SOURCE DATA:
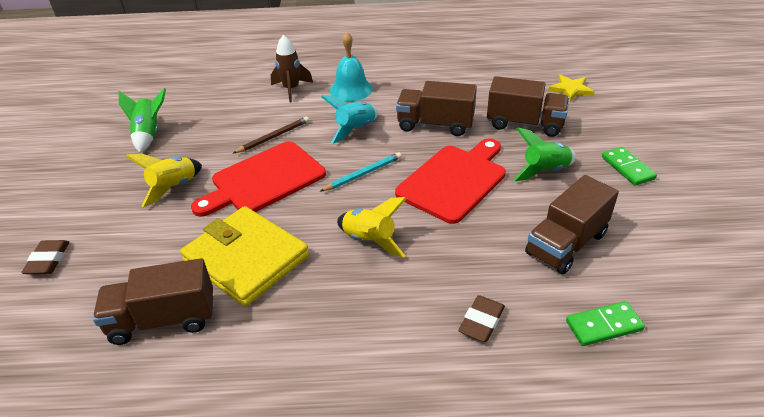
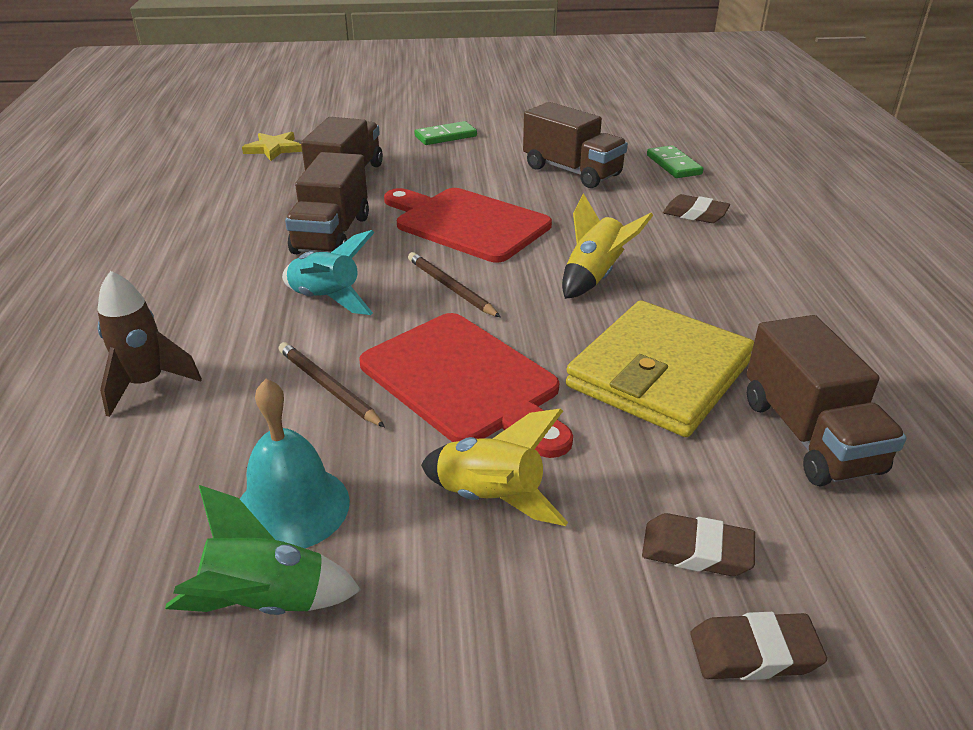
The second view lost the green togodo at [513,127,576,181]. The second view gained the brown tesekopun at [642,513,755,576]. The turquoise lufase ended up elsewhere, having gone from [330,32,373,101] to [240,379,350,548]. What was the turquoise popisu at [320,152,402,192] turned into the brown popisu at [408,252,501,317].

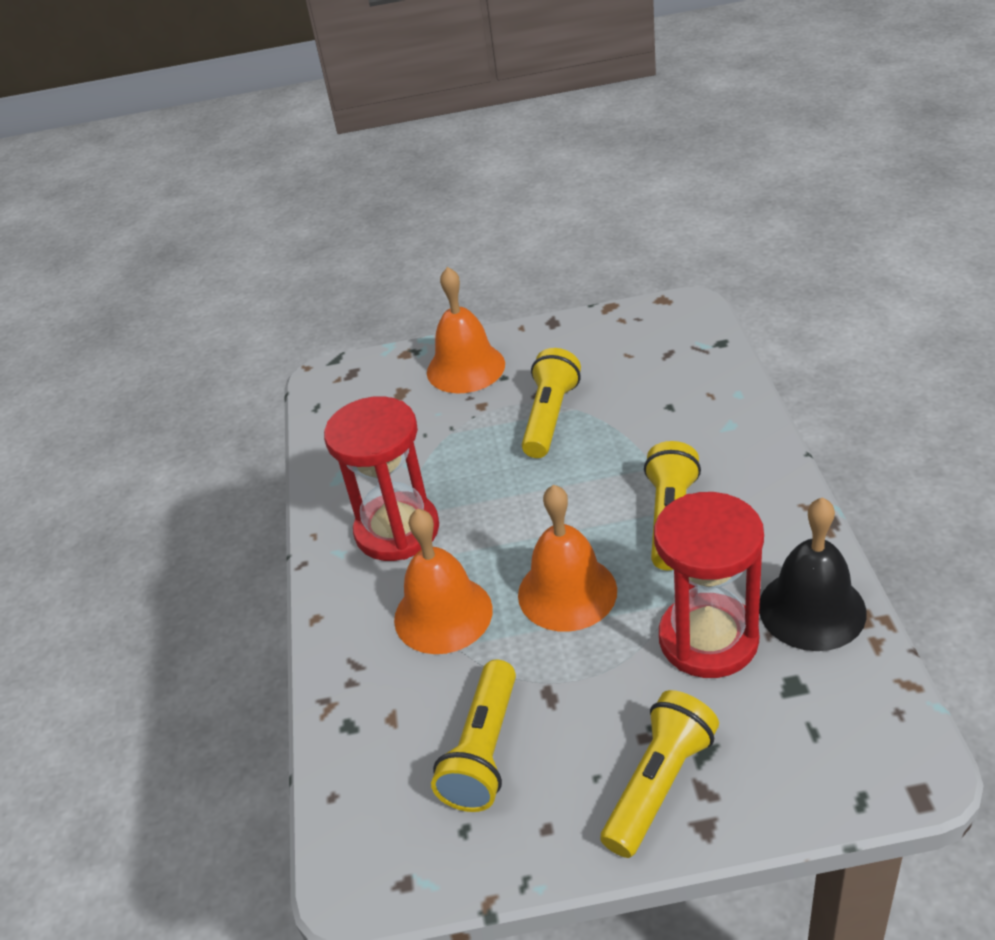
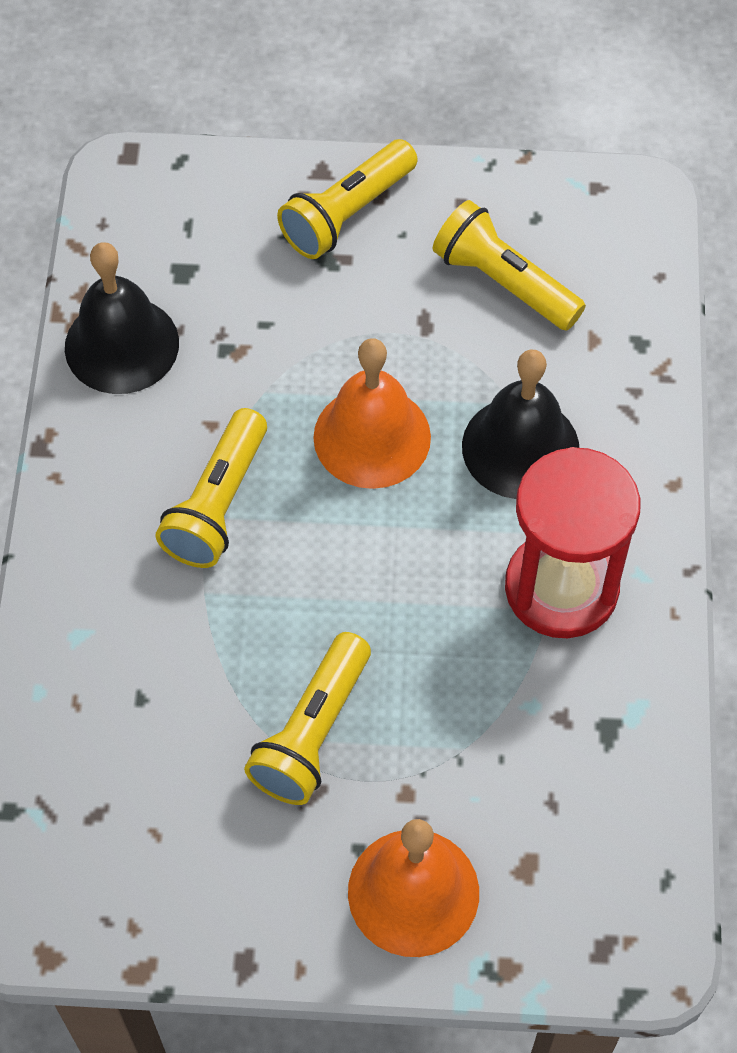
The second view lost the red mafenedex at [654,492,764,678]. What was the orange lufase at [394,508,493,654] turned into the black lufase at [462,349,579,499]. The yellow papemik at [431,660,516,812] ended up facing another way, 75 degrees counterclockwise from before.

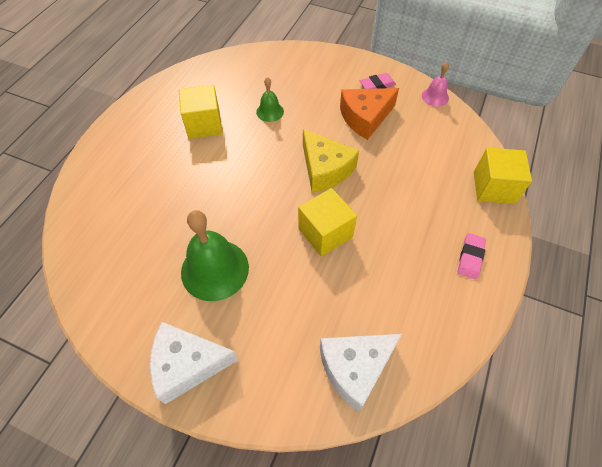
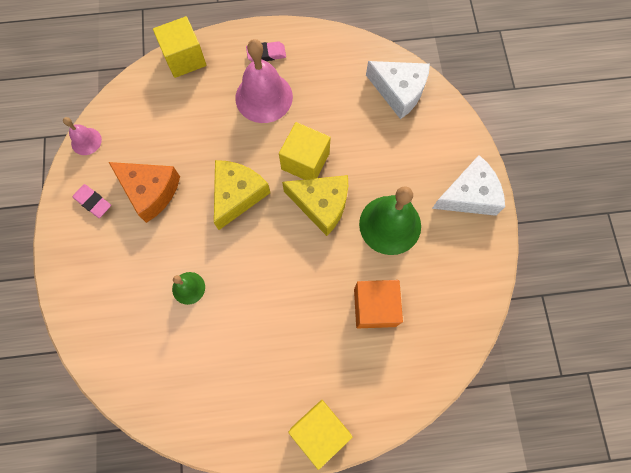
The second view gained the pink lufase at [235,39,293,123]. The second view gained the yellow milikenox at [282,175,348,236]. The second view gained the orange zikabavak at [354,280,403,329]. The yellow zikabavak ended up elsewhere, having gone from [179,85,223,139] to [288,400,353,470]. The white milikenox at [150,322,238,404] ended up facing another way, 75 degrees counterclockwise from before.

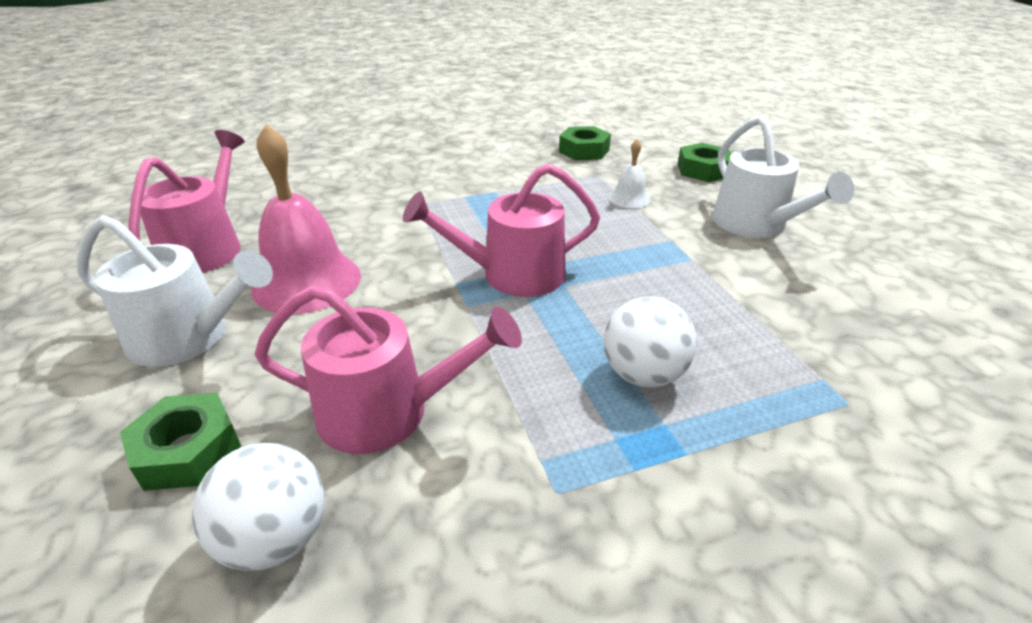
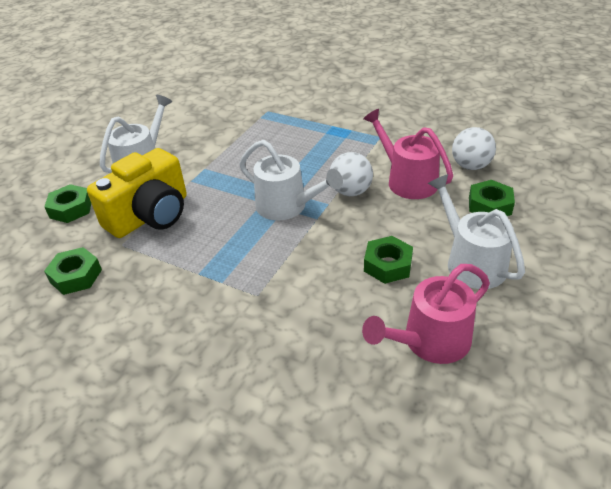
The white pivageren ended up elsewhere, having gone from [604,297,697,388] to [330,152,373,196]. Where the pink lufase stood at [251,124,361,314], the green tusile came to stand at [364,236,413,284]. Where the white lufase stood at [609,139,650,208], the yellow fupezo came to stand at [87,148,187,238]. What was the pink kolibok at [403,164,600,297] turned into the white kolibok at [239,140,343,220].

TASK DETAILS:
An exact copy of the data above is required, printed without its pictures.

RESPONSE TO THE EXERCISE:
The second view lost the green togodo at [513,127,576,181]. The second view gained the brown tesekopun at [642,513,755,576]. The turquoise lufase ended up elsewhere, having gone from [330,32,373,101] to [240,379,350,548]. What was the turquoise popisu at [320,152,402,192] turned into the brown popisu at [408,252,501,317].

The second view lost the red mafenedex at [654,492,764,678]. What was the orange lufase at [394,508,493,654] turned into the black lufase at [462,349,579,499]. The yellow papemik at [431,660,516,812] ended up facing another way, 75 degrees counterclockwise from before.

The second view gained the pink lufase at [235,39,293,123]. The second view gained the yellow milikenox at [282,175,348,236]. The second view gained the orange zikabavak at [354,280,403,329]. The yellow zikabavak ended up elsewhere, having gone from [179,85,223,139] to [288,400,353,470]. The white milikenox at [150,322,238,404] ended up facing another way, 75 degrees counterclockwise from before.

The white pivageren ended up elsewhere, having gone from [604,297,697,388] to [330,152,373,196]. Where the pink lufase stood at [251,124,361,314], the green tusile came to stand at [364,236,413,284]. Where the white lufase stood at [609,139,650,208], the yellow fupezo came to stand at [87,148,187,238]. What was the pink kolibok at [403,164,600,297] turned into the white kolibok at [239,140,343,220].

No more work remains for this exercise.